→ Task description
The answer is an exact copy of the lines from the one with "grey dumbbell: [289,461,328,533]" to the end of the listing below, pictures left out.

-- Opening Marker --

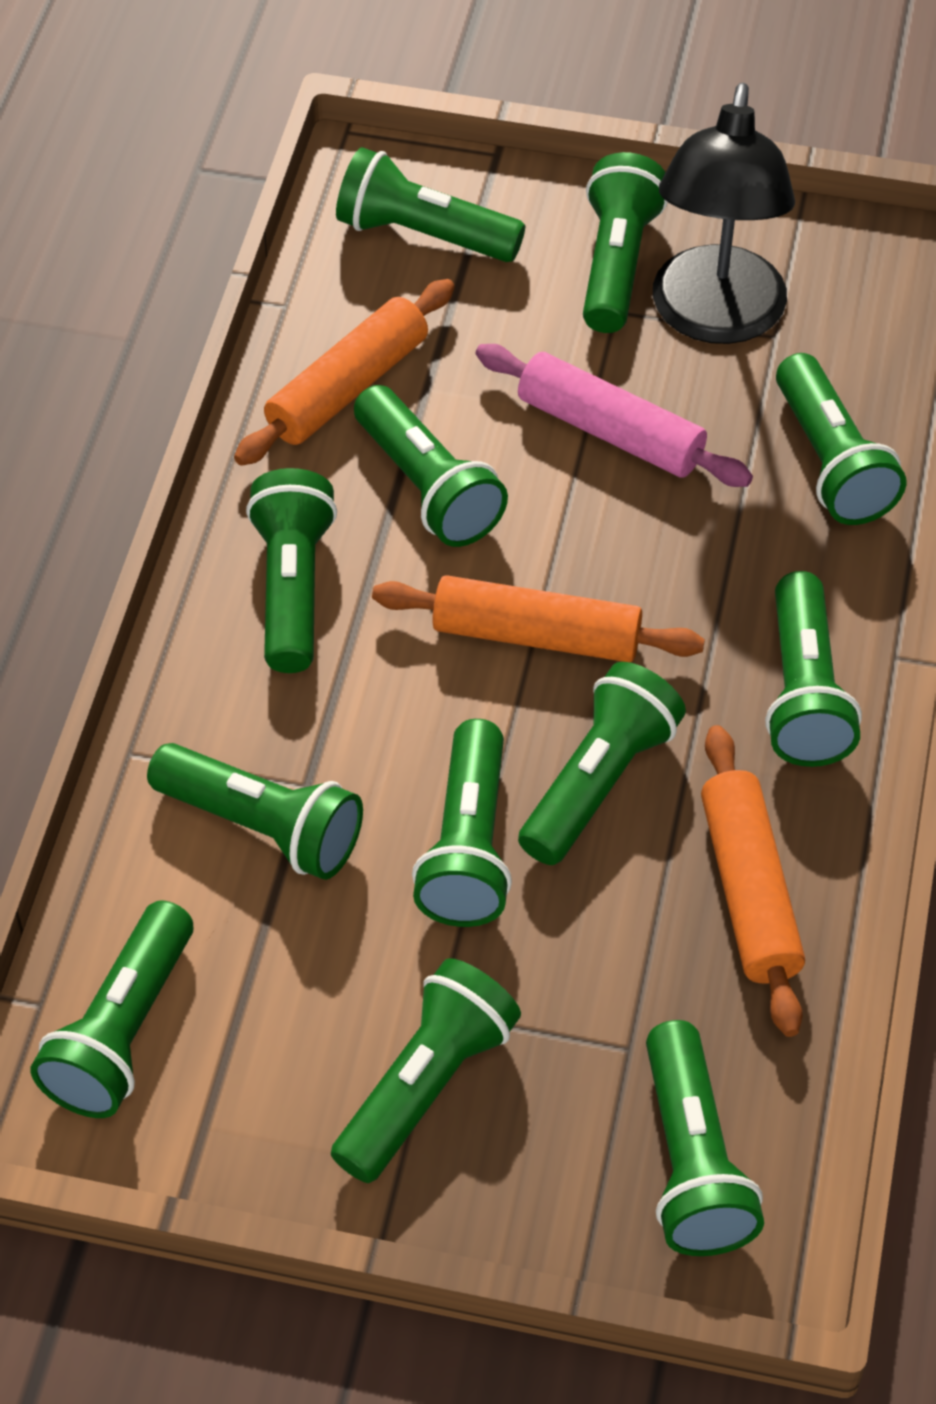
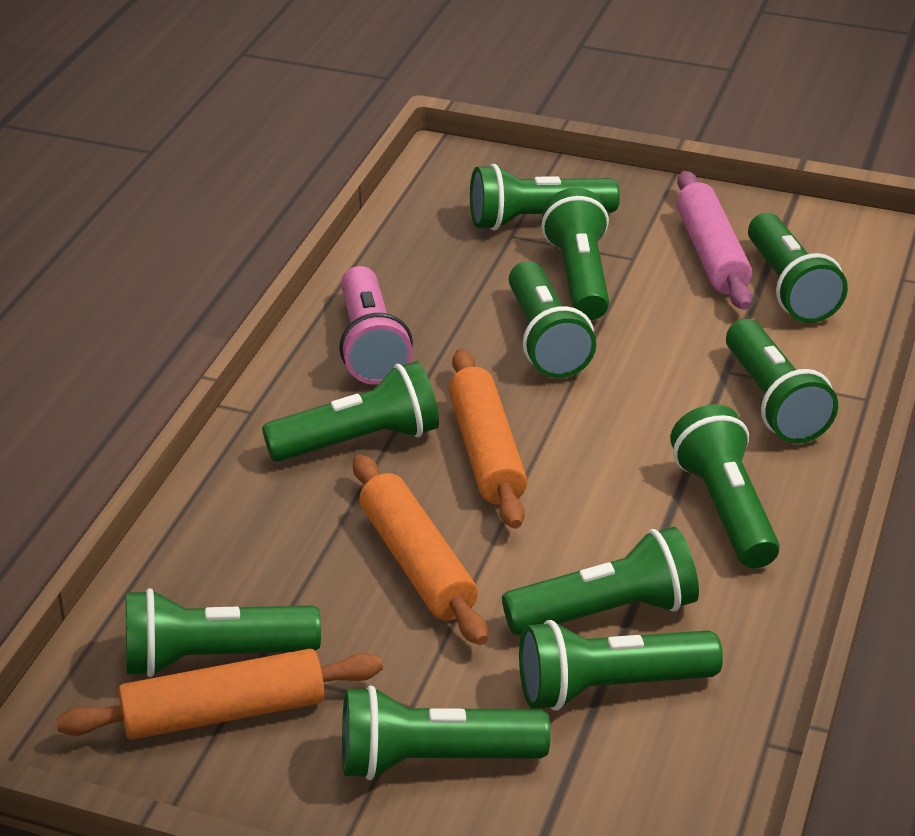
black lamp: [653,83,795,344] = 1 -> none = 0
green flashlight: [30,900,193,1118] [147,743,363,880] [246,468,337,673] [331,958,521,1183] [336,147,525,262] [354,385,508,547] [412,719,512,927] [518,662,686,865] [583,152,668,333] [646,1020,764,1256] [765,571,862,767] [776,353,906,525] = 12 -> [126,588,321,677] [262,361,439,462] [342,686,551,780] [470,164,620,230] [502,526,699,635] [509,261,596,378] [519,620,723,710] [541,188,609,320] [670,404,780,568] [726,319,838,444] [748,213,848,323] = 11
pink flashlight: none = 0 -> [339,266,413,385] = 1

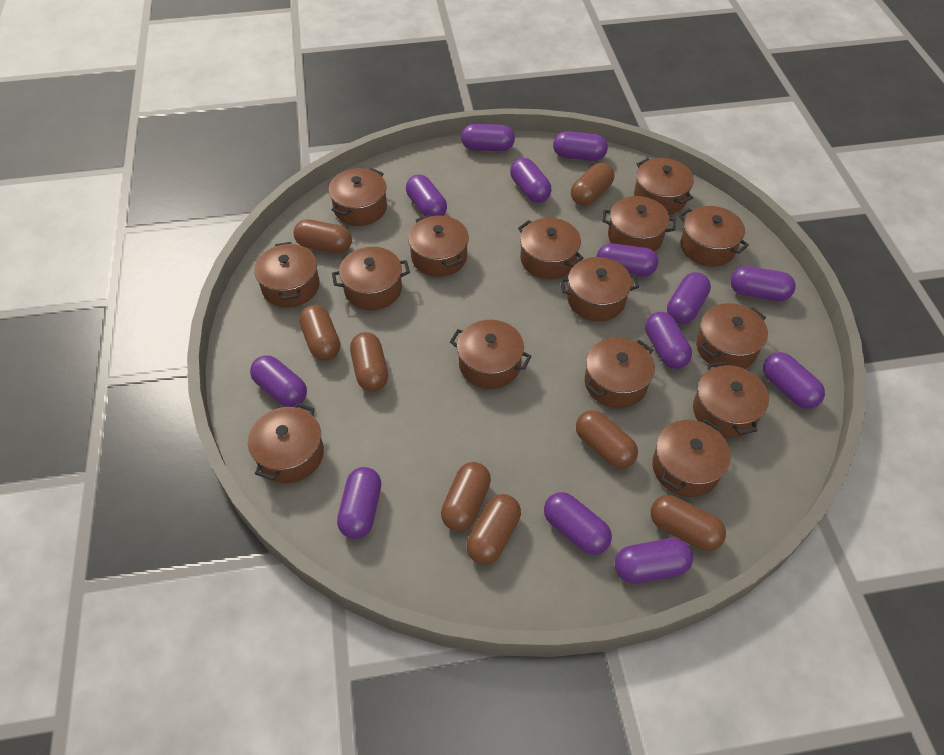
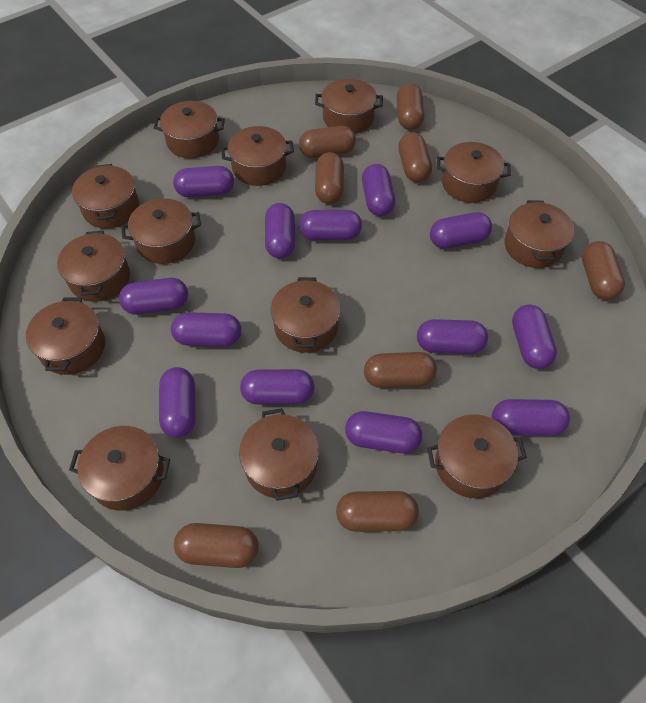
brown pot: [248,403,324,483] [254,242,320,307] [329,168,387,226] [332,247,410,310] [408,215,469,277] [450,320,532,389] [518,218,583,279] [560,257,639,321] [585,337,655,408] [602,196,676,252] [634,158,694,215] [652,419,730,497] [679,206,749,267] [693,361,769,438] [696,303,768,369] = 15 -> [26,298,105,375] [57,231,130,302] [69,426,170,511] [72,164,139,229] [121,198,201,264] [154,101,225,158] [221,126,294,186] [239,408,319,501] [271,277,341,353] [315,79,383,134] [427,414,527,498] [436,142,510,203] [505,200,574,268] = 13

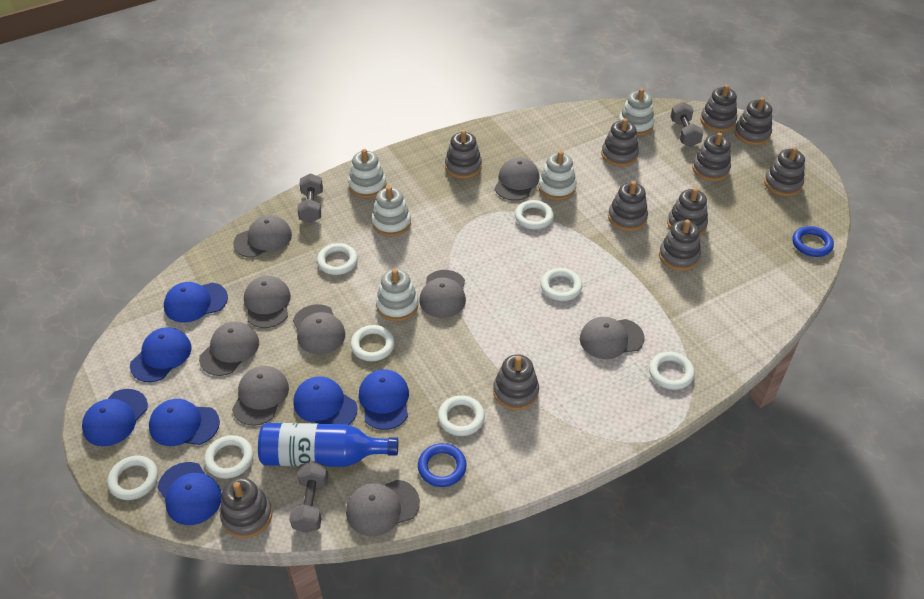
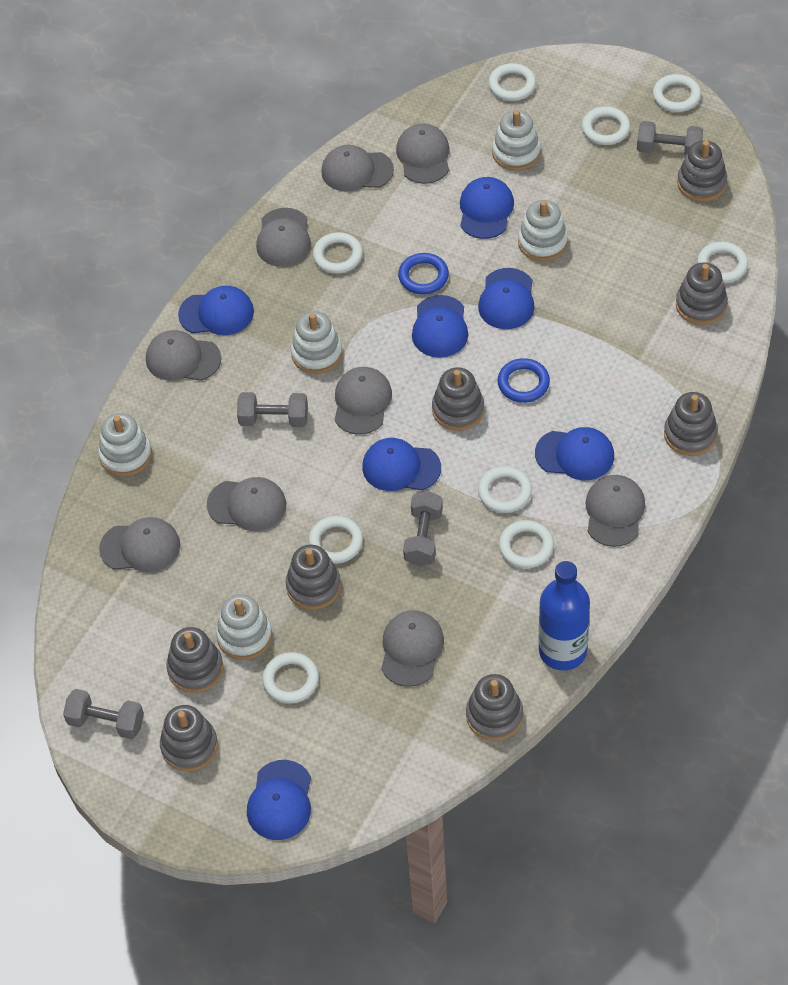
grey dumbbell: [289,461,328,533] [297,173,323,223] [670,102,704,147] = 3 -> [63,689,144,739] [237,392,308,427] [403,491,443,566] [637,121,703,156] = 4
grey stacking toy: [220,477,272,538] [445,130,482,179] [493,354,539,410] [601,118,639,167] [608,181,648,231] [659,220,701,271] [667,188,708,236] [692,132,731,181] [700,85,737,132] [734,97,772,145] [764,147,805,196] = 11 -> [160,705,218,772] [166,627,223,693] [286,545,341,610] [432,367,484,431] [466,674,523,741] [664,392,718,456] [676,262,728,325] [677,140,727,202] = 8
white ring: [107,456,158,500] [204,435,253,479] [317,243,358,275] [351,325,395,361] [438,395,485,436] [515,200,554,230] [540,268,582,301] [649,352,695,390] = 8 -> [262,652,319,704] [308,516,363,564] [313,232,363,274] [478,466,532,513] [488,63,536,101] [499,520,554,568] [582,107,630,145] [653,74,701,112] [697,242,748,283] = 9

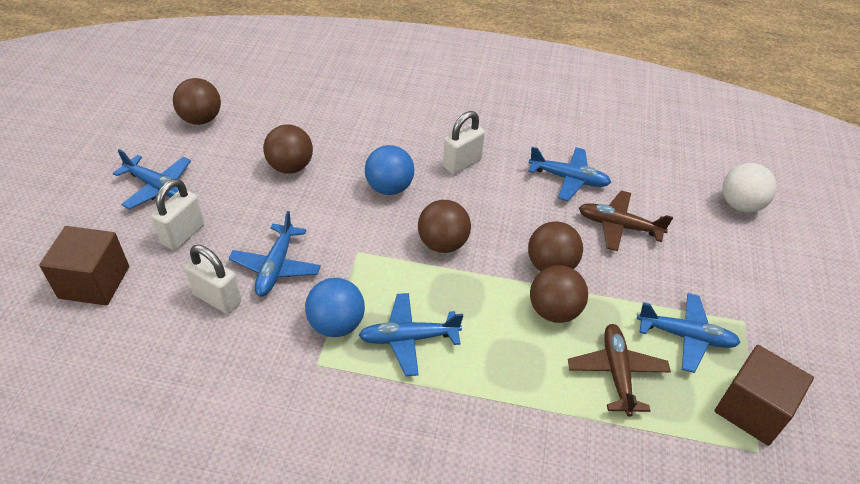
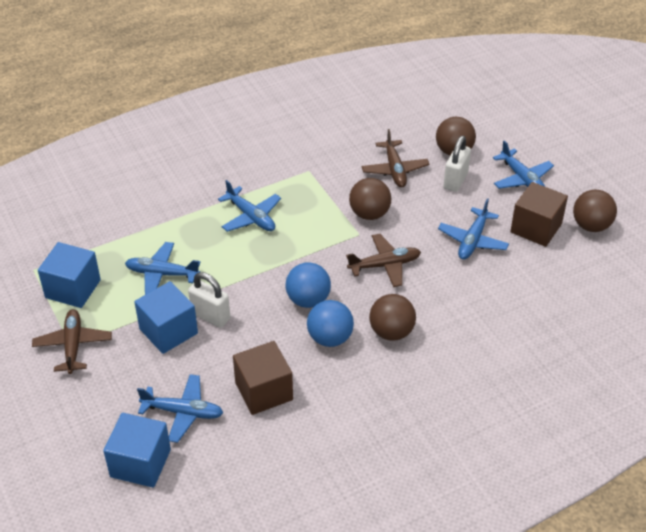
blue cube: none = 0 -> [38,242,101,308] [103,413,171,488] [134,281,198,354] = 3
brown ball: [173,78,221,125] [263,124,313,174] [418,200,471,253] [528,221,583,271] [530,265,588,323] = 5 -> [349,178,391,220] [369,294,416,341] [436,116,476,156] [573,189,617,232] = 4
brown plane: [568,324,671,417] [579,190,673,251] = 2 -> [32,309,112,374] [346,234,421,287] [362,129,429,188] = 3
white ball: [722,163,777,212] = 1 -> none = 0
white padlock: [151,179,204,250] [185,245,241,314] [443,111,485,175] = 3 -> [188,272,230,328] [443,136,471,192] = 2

-- Closing Marker --

→ Result of this task
grey dumbbell: [289,461,328,533] [297,173,323,223] [670,102,704,147] = 3 -> [63,689,144,739] [237,392,308,427] [403,491,443,566] [637,121,703,156] = 4
grey stacking toy: [220,477,272,538] [445,130,482,179] [493,354,539,410] [601,118,639,167] [608,181,648,231] [659,220,701,271] [667,188,708,236] [692,132,731,181] [700,85,737,132] [734,97,772,145] [764,147,805,196] = 11 -> [160,705,218,772] [166,627,223,693] [286,545,341,610] [432,367,484,431] [466,674,523,741] [664,392,718,456] [676,262,728,325] [677,140,727,202] = 8
white ring: [107,456,158,500] [204,435,253,479] [317,243,358,275] [351,325,395,361] [438,395,485,436] [515,200,554,230] [540,268,582,301] [649,352,695,390] = 8 -> [262,652,319,704] [308,516,363,564] [313,232,363,274] [478,466,532,513] [488,63,536,101] [499,520,554,568] [582,107,630,145] [653,74,701,112] [697,242,748,283] = 9

blue cube: none = 0 -> [38,242,101,308] [103,413,171,488] [134,281,198,354] = 3
brown ball: [173,78,221,125] [263,124,313,174] [418,200,471,253] [528,221,583,271] [530,265,588,323] = 5 -> [349,178,391,220] [369,294,416,341] [436,116,476,156] [573,189,617,232] = 4
brown plane: [568,324,671,417] [579,190,673,251] = 2 -> [32,309,112,374] [346,234,421,287] [362,129,429,188] = 3
white ball: [722,163,777,212] = 1 -> none = 0
white padlock: [151,179,204,250] [185,245,241,314] [443,111,485,175] = 3 -> [188,272,230,328] [443,136,471,192] = 2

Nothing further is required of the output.